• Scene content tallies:

--------------------------------

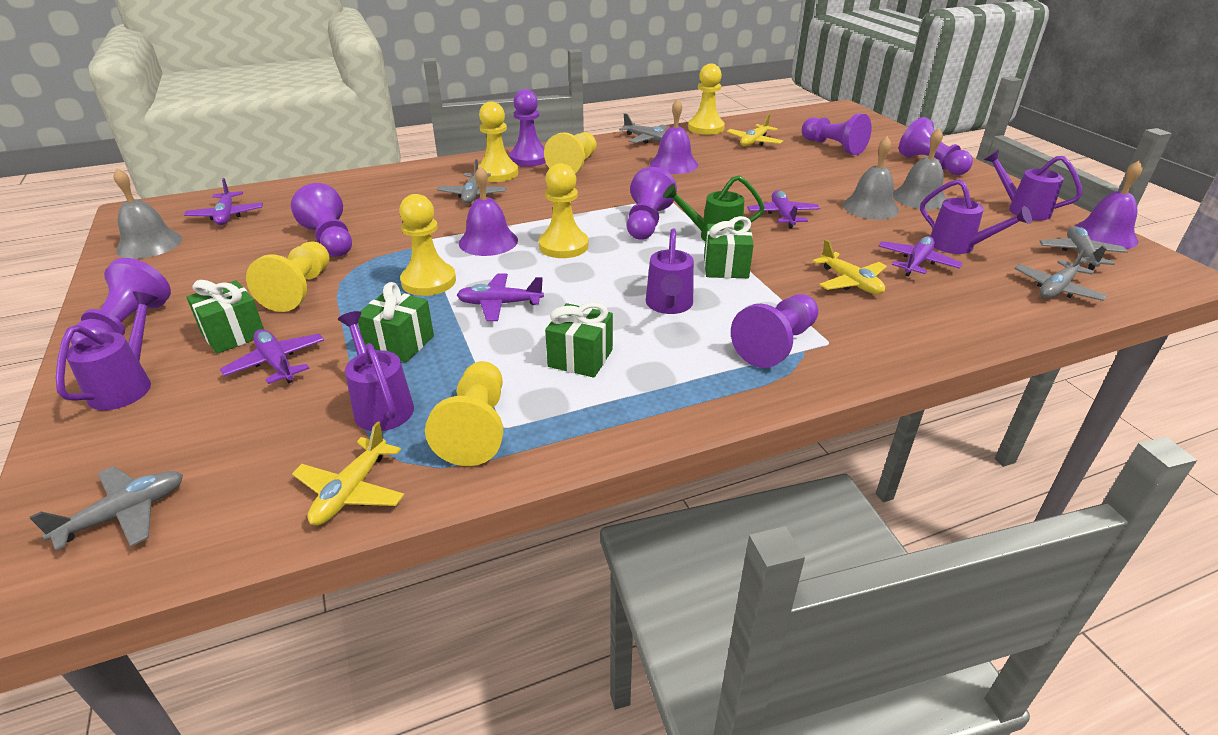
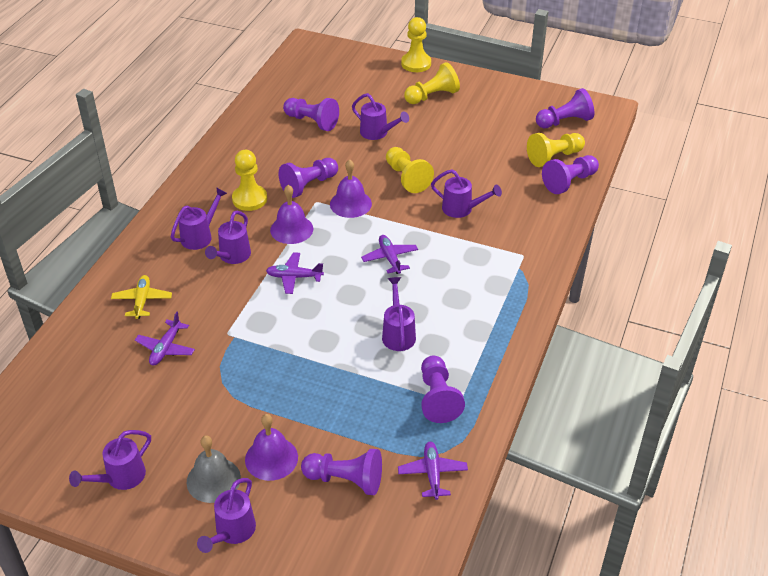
green gift: [187,280,264,354] [358,282,434,363] [545,302,613,378] [704,216,754,278] = 4 -> none = 0
green watering can: [663,176,765,241] = 1 -> none = 0
grey bell: [113,168,182,259] [843,136,899,220] [893,128,947,210] = 3 -> [187,435,241,503] = 1
grey plane: [30,466,183,550] [437,159,506,204] [619,113,668,144] [1014,249,1107,301] [1039,226,1128,270] = 5 -> none = 0
purple pawn: [71,258,171,345] [291,183,352,257] [509,89,546,167] [627,167,677,240] [731,294,819,368] [802,113,872,155] [899,117,973,175] = 7 -> [279,158,338,198] [283,98,339,131] [301,449,382,495] [421,356,465,423] [536,88,594,128] [542,155,599,194] = 6
purple plane: [184,178,263,225] [220,329,324,384] [457,273,544,321] [747,190,820,228] [878,236,963,276] = 5 -> [135,312,195,365] [266,252,324,294] [361,235,418,274] [398,442,468,500] = 4
purple watering can: [56,292,158,410] [338,311,414,431] [646,229,694,314] [920,179,1032,254] [984,149,1082,220] = 5 -> [69,430,151,490] [171,187,227,250] [197,478,256,553] [205,211,251,264] [352,93,409,140] [382,277,416,351] [431,169,502,218] = 7
yellow pawn: [246,242,329,312] [399,194,456,296] [425,361,504,466] [478,101,518,182] [539,163,589,258] [544,132,596,173] [688,64,725,135] = 7 -> [232,150,267,211] [386,147,434,193] [401,17,431,72] [404,62,460,104] [527,133,585,167] = 5
yellow plane: [292,421,404,525] [727,114,783,146] [812,239,887,294] = 3 -> [111,275,172,319] = 1

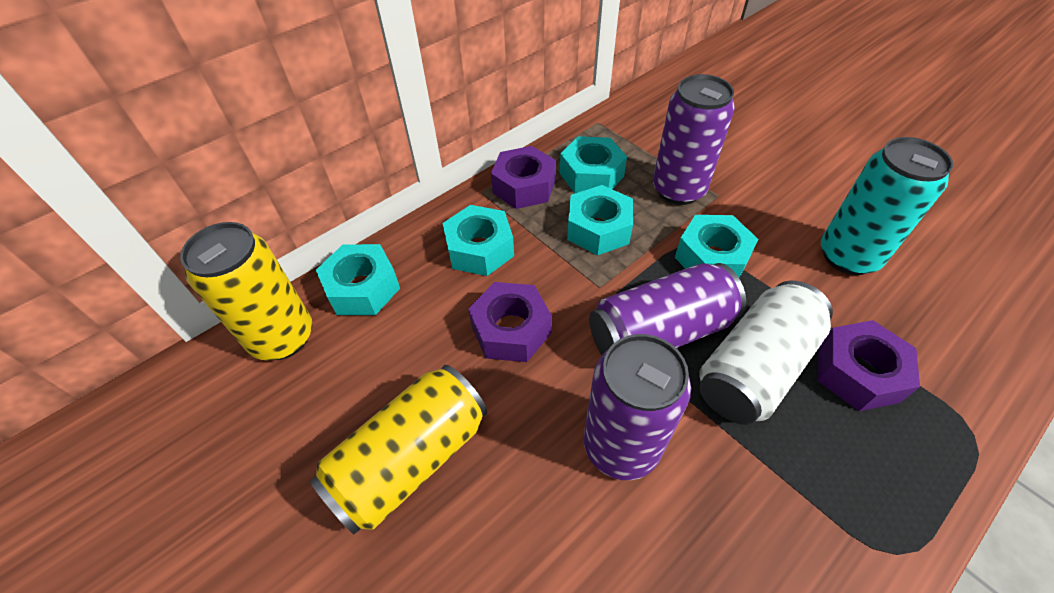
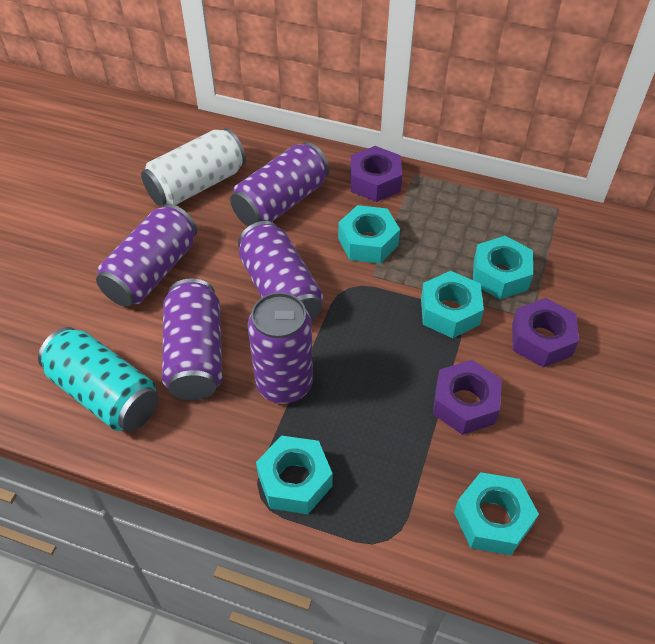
purple can: [584,334,691,480] [589,263,746,355] [653,74,735,205] = 3 -> [96,204,197,307] [162,279,222,401] [230,142,329,227] [238,221,323,322] [248,292,313,404] = 5
yellow can: [180,222,312,361] [310,365,487,534] = 2 -> none = 0

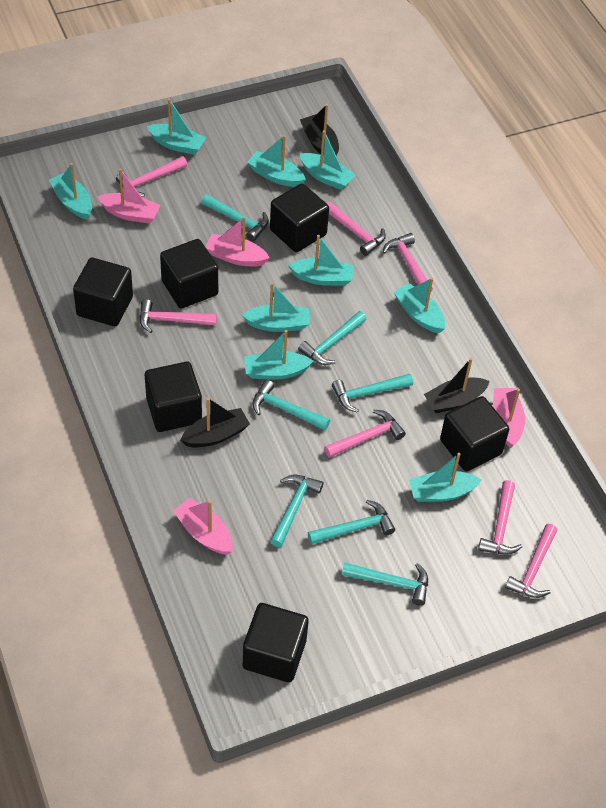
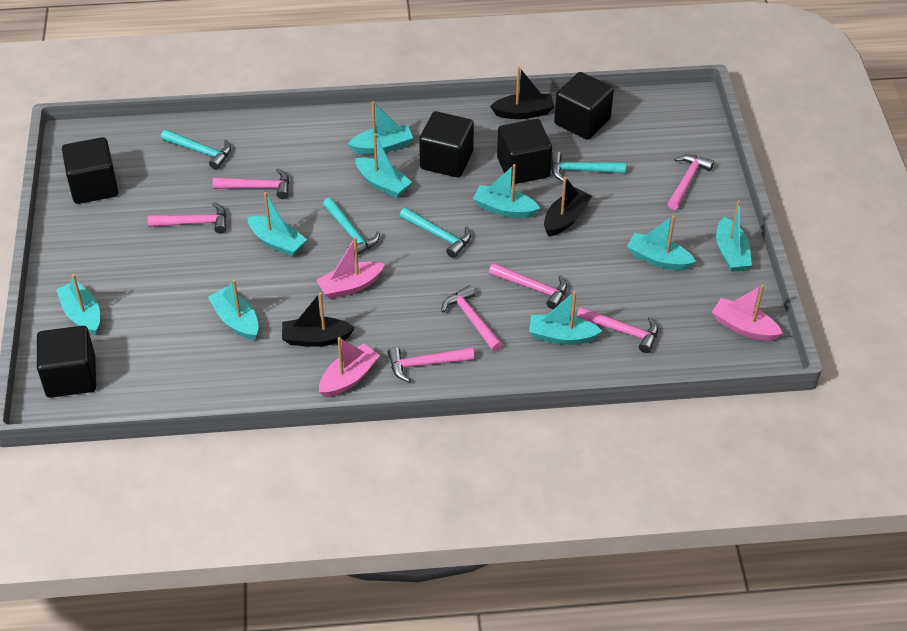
black cube: [73,258,133,326] [145,362,202,432] [160,239,218,308] [243,603,309,683] [270,183,329,252] [440,396,509,471] = 6 -> [37,326,96,398] [62,137,118,204] [419,111,474,178] [497,119,552,184] [554,72,614,140] = 5
pink boat: [97,168,160,224] [173,498,233,555] [206,216,270,267] [493,388,525,448] = 4 -> [316,237,385,299] [319,337,380,397] [712,285,783,341] = 3
turquoise hammer: [201,194,269,242] [252,380,330,430] [270,475,324,547] [298,311,366,365] [308,500,395,544] [332,374,413,413] [342,562,428,606] = 7 -> [161,129,231,170] [323,198,380,257] [400,207,471,258] [551,151,626,181] = 4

--------------------------------

• Exercise objective: Omit the pictures; print the records above exactly.

• Exercise answer:
green gift: [187,280,264,354] [358,282,434,363] [545,302,613,378] [704,216,754,278] = 4 -> none = 0
green watering can: [663,176,765,241] = 1 -> none = 0
grey bell: [113,168,182,259] [843,136,899,220] [893,128,947,210] = 3 -> [187,435,241,503] = 1
grey plane: [30,466,183,550] [437,159,506,204] [619,113,668,144] [1014,249,1107,301] [1039,226,1128,270] = 5 -> none = 0
purple pawn: [71,258,171,345] [291,183,352,257] [509,89,546,167] [627,167,677,240] [731,294,819,368] [802,113,872,155] [899,117,973,175] = 7 -> [279,158,338,198] [283,98,339,131] [301,449,382,495] [421,356,465,423] [536,88,594,128] [542,155,599,194] = 6
purple plane: [184,178,263,225] [220,329,324,384] [457,273,544,321] [747,190,820,228] [878,236,963,276] = 5 -> [135,312,195,365] [266,252,324,294] [361,235,418,274] [398,442,468,500] = 4
purple watering can: [56,292,158,410] [338,311,414,431] [646,229,694,314] [920,179,1032,254] [984,149,1082,220] = 5 -> [69,430,151,490] [171,187,227,250] [197,478,256,553] [205,211,251,264] [352,93,409,140] [382,277,416,351] [431,169,502,218] = 7
yellow pawn: [246,242,329,312] [399,194,456,296] [425,361,504,466] [478,101,518,182] [539,163,589,258] [544,132,596,173] [688,64,725,135] = 7 -> [232,150,267,211] [386,147,434,193] [401,17,431,72] [404,62,460,104] [527,133,585,167] = 5
yellow plane: [292,421,404,525] [727,114,783,146] [812,239,887,294] = 3 -> [111,275,172,319] = 1

purple can: [584,334,691,480] [589,263,746,355] [653,74,735,205] = 3 -> [96,204,197,307] [162,279,222,401] [230,142,329,227] [238,221,323,322] [248,292,313,404] = 5
yellow can: [180,222,312,361] [310,365,487,534] = 2 -> none = 0

black cube: [73,258,133,326] [145,362,202,432] [160,239,218,308] [243,603,309,683] [270,183,329,252] [440,396,509,471] = 6 -> [37,326,96,398] [62,137,118,204] [419,111,474,178] [497,119,552,184] [554,72,614,140] = 5
pink boat: [97,168,160,224] [173,498,233,555] [206,216,270,267] [493,388,525,448] = 4 -> [316,237,385,299] [319,337,380,397] [712,285,783,341] = 3
turquoise hammer: [201,194,269,242] [252,380,330,430] [270,475,324,547] [298,311,366,365] [308,500,395,544] [332,374,413,413] [342,562,428,606] = 7 -> [161,129,231,170] [323,198,380,257] [400,207,471,258] [551,151,626,181] = 4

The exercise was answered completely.